■ **The request**:
Everything from the line that contains "Where is **vessel or blood**?" through the final line of the records below should be quoted exactly, except the pictures.

[START OF Recorded data]

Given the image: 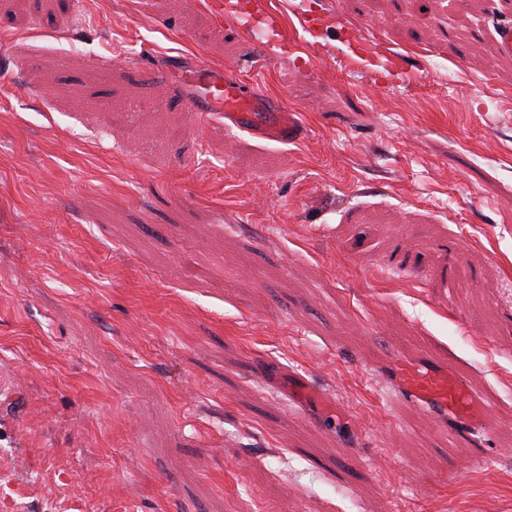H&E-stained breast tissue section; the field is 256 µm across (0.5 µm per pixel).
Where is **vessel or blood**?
I'll list each match as a JSON object with an SVG mask.
<instances>
[{"mask_svg":"<svg viewBox=\"0 0 512 512\" xmlns=\"http://www.w3.org/2000/svg\"><path fill=\"white\" fill-rule=\"evenodd\" d=\"M243 9L248 16V29L258 21L273 20L275 11L268 0H246ZM334 14L317 8L300 14L298 24L307 33L335 22ZM171 67L183 90L182 100L189 111L207 114L223 113L226 119L240 128L251 125L260 113H271L267 131L276 138L290 137L292 130L285 122L287 103L265 95L258 87L239 82L224 69L172 58ZM383 377L397 385L409 402L425 409L439 422H453L458 434H469L482 415L481 399L454 372L442 363L420 358L412 362L400 360L387 365Z\"/></svg>","mask_w":512,"mask_h":512,"instance_id":"1","label":"vessel or blood"}]
</instances>
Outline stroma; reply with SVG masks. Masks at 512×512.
Listing matches in <instances>:
<instances>
[{"label":"stroma","instance_id":"stroma-1","mask_svg":"<svg viewBox=\"0 0 512 512\" xmlns=\"http://www.w3.org/2000/svg\"><path fill=\"white\" fill-rule=\"evenodd\" d=\"M225 2L0 0V512H512V6L288 0L273 60ZM178 55L300 136L188 112ZM423 354L470 435L380 378ZM297 19L300 28L305 33H312L314 30L320 29L326 24L334 23L335 21L336 24H339V18L337 15L335 16L330 12H324L315 7L303 14H300Z\"/></svg>","mask_w":512,"mask_h":512}]
</instances>
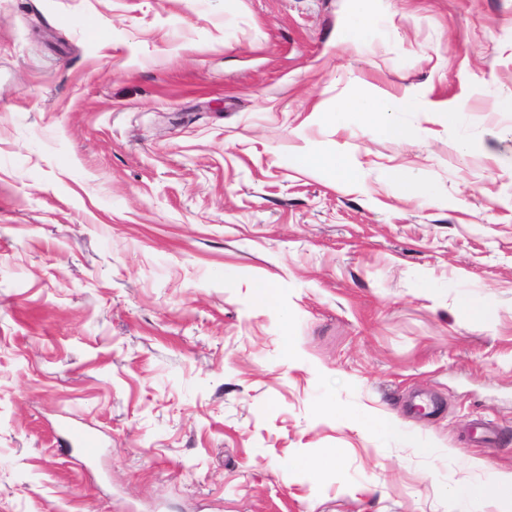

[END OF Recorded data]

■ **Result of the exercise**:
Where is **vessel or blood**?
I'll list each match as a JSON object with an SVG mask.
<instances>
[{"mask_svg":"<svg viewBox=\"0 0 512 512\" xmlns=\"http://www.w3.org/2000/svg\"><path fill=\"white\" fill-rule=\"evenodd\" d=\"M243 9L248 16V29L258 21L273 20L275 11L268 0H246ZM334 14L317 8L300 14L298 24L307 33L335 22ZM171 67L183 90L182 100L189 111L207 114L223 113L226 119L240 128L251 125L260 113H271L267 131L276 138L290 137L292 130L285 122L287 103L265 95L258 87L239 82L224 69L172 58ZM383 377L397 385L409 402L425 409L439 422H453L458 434H469L482 415L481 399L454 372L442 363L420 358L412 362L400 360L387 365Z\"/></svg>","mask_w":512,"mask_h":512,"instance_id":"1","label":"vessel or blood"}]
</instances>
Outline stroma; reply with SVG masks. Masks at 512×512.
Listing matches in <instances>:
<instances>
[{"label":"stroma","instance_id":"stroma-1","mask_svg":"<svg viewBox=\"0 0 512 512\" xmlns=\"http://www.w3.org/2000/svg\"><path fill=\"white\" fill-rule=\"evenodd\" d=\"M225 2L0 0V512H512V6L288 0L273 60ZM178 55L300 136L188 112ZM423 354L470 435L380 378ZM297 19L300 28L305 33H312L314 30L320 29L326 24L334 23L335 21L336 24H339V18L337 15L335 16L330 12H324L315 7L303 14H300Z\"/></svg>","mask_w":512,"mask_h":512}]
</instances>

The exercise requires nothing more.